Exercise description - Reproduce every entry below exactly, minus the pictures.

Spatial object tracking data -
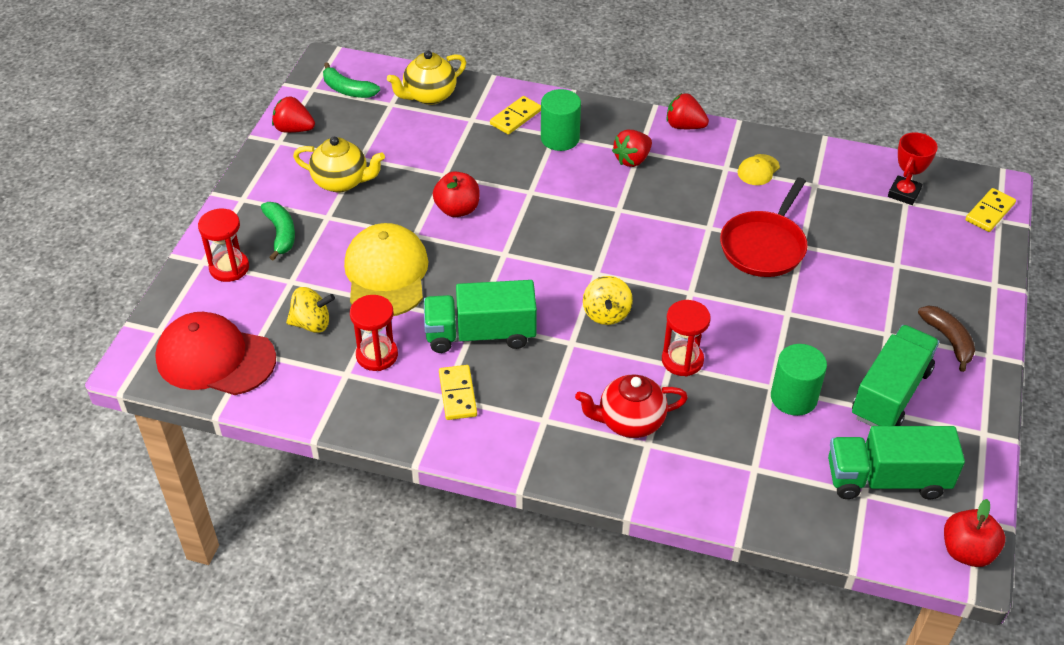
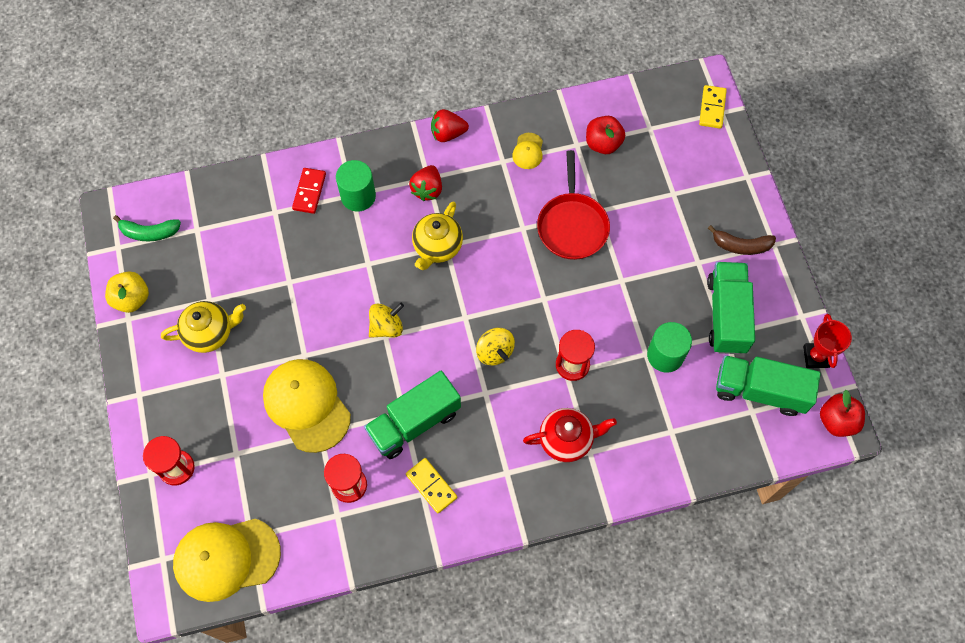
camera: 30 degrees left, 20 degrees up
(215, 358) = (226, 558): red cap -> yellow cap
(281, 234) = (196, 412): green banana -> none
(294, 129) = (132, 299): red strawberry -> yellow apple
(312, 323) = (280, 484): yellow spinning top -> yellow spinning top (386, 327)
(429, 96) = (223, 204): yellow teapot -> yellow teapot (437, 247)
(457, 209) = (322, 311): red apple -> red apple (603, 143)
(515, 117) = (309, 192): yellow domino -> red domino
(630, 421) = (566, 440): red teapot -> red teapot turned 150 degrees counterclockwise
(886, 479) = (760, 391): green truck -> green truck turned 45 degrees clockwise
(904, 193) = (644, 120): red trophy -> red trophy (816, 357)
(948, 340) = (741, 245): brown banana -> brown banana turned 150 degrees clockwise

Result of the task -
camera: 30 degrees left, 20 degrees up
(215, 358) = (226, 558): red cap -> yellow cap
(281, 234) = (196, 412): green banana -> none
(294, 129) = (132, 299): red strawberry -> yellow apple
(312, 323) = (280, 484): yellow spinning top -> yellow spinning top (386, 327)
(429, 96) = (223, 204): yellow teapot -> yellow teapot (437, 247)
(457, 209) = (322, 311): red apple -> red apple (603, 143)
(515, 117) = (309, 192): yellow domino -> red domino
(630, 421) = (566, 440): red teapot -> red teapot turned 150 degrees counterclockwise
(886, 479) = (760, 391): green truck -> green truck turned 45 degrees clockwise
(904, 193) = (644, 120): red trophy -> red trophy (816, 357)
(948, 340) = (741, 245): brown banana -> brown banana turned 150 degrees clockwise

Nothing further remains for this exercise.